INSTRUCTIONS TO FOLLOW
Please print out the entries below unchanged and skip the images.

RECORDS FOR THIS TASK
════════
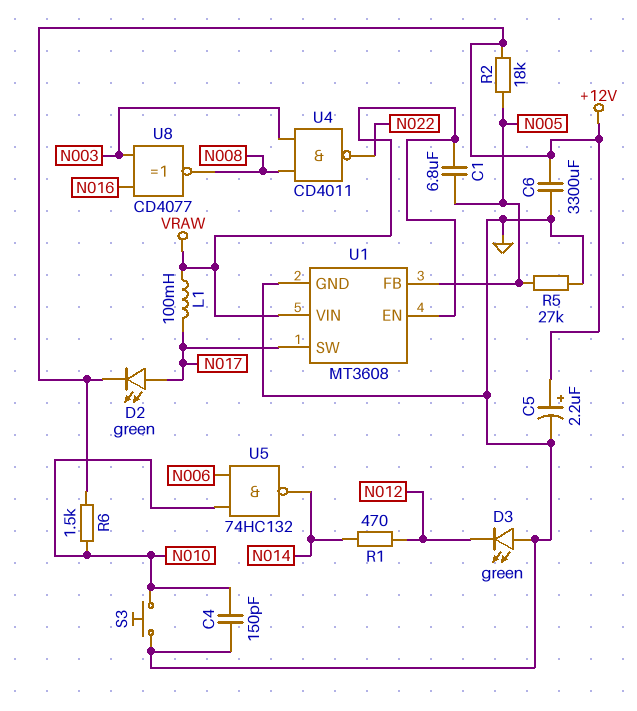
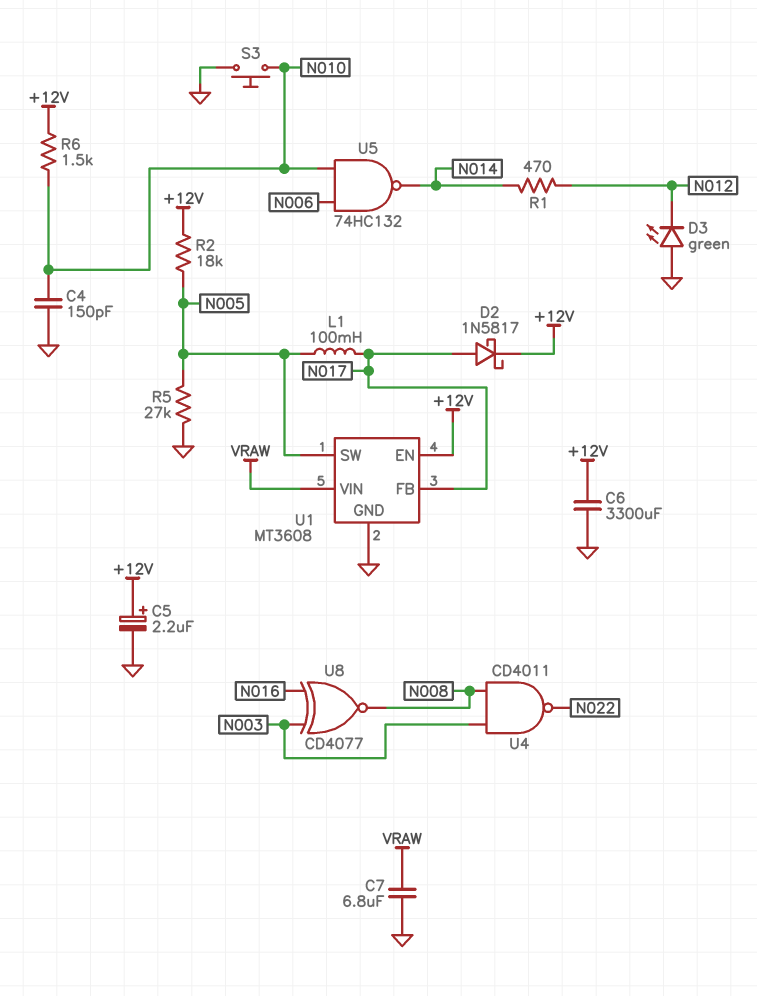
C1: 6.8uF (N005, VRAW) -> none
C7: none -> 6.8uF (GND, VRAW)
D2: LED green (A N017, K +12V) -> schottky 1N5817 (A N017, K +12V)
L1: 100mH (N017, VRAW) -> 100mH (N005, N017)
U1 pin EN: VRAW -> +12V
U1 pin FB: N005 -> N017
U1 pin SW: N017 -> N005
════════
SOLVED EXERCISE
C1: 6.8uF (N005, VRAW) -> none
C7: none -> 6.8uF (GND, VRAW)
D2: LED green (A N017, K +12V) -> schottky 1N5817 (A N017, K +12V)
L1: 100mH (N017, VRAW) -> 100mH (N005, N017)
U1 pin EN: VRAW -> +12V
U1 pin FB: N005 -> N017
U1 pin SW: N017 -> N005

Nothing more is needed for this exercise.